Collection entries

##########

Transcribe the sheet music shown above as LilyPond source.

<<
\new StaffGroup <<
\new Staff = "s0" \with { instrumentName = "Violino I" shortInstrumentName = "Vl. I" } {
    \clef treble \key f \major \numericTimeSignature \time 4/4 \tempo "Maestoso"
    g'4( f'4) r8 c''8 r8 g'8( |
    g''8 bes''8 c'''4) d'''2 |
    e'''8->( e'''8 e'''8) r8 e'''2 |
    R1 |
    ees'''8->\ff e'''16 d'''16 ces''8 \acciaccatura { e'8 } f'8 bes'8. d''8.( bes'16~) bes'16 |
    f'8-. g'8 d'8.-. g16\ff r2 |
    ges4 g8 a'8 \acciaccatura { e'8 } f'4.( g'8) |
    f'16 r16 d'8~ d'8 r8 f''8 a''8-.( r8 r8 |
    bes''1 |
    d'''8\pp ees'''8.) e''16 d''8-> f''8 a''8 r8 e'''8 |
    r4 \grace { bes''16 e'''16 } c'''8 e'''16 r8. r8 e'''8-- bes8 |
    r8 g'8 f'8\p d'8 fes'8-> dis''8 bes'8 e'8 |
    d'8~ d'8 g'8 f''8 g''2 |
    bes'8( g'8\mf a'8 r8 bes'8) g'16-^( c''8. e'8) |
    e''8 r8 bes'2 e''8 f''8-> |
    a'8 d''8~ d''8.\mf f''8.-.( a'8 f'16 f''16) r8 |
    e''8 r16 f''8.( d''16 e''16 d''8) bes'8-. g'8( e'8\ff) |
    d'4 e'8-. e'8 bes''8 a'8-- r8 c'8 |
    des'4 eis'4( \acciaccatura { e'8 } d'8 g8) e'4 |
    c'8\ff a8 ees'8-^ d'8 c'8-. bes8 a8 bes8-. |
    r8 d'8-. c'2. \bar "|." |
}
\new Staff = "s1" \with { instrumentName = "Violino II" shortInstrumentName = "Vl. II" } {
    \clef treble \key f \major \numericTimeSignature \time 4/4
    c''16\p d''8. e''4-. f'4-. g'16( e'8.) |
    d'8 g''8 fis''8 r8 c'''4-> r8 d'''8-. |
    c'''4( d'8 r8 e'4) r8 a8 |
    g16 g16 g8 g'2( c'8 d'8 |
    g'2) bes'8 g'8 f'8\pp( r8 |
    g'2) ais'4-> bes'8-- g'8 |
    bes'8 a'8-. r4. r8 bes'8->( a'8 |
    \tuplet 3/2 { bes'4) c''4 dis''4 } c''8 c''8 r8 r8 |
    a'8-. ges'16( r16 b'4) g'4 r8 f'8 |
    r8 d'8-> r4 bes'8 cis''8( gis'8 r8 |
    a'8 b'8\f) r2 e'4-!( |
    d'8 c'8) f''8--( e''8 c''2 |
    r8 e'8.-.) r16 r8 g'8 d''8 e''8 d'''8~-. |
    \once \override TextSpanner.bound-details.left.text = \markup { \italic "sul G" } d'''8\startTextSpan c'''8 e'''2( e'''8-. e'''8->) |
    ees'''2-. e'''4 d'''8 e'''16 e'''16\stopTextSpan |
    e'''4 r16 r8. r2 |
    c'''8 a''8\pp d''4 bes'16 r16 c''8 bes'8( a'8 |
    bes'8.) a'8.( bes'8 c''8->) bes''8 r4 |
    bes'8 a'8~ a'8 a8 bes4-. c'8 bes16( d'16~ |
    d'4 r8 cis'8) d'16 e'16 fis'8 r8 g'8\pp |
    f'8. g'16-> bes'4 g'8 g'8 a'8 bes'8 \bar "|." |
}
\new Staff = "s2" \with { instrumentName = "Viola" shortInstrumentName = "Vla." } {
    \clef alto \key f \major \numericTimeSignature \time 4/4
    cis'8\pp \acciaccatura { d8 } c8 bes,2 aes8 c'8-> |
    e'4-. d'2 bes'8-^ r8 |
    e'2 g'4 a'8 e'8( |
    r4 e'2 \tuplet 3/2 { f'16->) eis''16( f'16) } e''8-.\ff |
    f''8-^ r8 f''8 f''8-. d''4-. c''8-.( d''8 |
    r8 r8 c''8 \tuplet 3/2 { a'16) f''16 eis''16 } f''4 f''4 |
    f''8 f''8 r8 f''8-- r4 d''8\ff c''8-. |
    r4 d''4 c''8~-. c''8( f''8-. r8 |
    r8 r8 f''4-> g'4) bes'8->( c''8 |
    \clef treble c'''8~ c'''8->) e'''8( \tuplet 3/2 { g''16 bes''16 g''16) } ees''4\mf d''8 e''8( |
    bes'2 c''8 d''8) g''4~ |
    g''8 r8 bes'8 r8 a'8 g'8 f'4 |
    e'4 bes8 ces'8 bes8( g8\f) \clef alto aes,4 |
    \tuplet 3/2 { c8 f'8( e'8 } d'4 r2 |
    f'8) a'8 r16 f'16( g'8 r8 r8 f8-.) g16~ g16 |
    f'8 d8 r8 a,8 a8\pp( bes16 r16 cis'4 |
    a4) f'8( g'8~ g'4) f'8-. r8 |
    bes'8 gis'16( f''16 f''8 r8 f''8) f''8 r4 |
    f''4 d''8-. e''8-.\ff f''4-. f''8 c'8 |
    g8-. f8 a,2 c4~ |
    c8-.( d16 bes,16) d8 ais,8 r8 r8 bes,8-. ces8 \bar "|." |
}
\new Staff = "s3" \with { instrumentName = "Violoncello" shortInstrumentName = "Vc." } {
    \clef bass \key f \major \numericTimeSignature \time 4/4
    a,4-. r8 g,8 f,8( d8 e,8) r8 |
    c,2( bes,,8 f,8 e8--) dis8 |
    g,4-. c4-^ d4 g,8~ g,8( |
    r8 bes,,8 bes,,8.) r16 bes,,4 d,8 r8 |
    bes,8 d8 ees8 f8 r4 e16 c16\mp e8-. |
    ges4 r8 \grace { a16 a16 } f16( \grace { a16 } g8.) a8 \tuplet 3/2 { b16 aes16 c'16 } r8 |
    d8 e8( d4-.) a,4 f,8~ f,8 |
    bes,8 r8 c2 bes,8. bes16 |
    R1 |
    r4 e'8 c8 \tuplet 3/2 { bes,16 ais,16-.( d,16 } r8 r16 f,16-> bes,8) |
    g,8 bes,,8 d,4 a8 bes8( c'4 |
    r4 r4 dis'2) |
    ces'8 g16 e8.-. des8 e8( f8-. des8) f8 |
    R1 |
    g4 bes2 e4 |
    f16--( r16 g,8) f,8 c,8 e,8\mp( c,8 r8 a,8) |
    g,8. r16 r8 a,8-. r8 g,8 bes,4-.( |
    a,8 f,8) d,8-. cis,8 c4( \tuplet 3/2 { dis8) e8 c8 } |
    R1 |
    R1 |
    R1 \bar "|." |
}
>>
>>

##########

- _Requirements_: Count how many lines of the material above contain the string "time". Give only the number.

- _Answer to the problem_: 4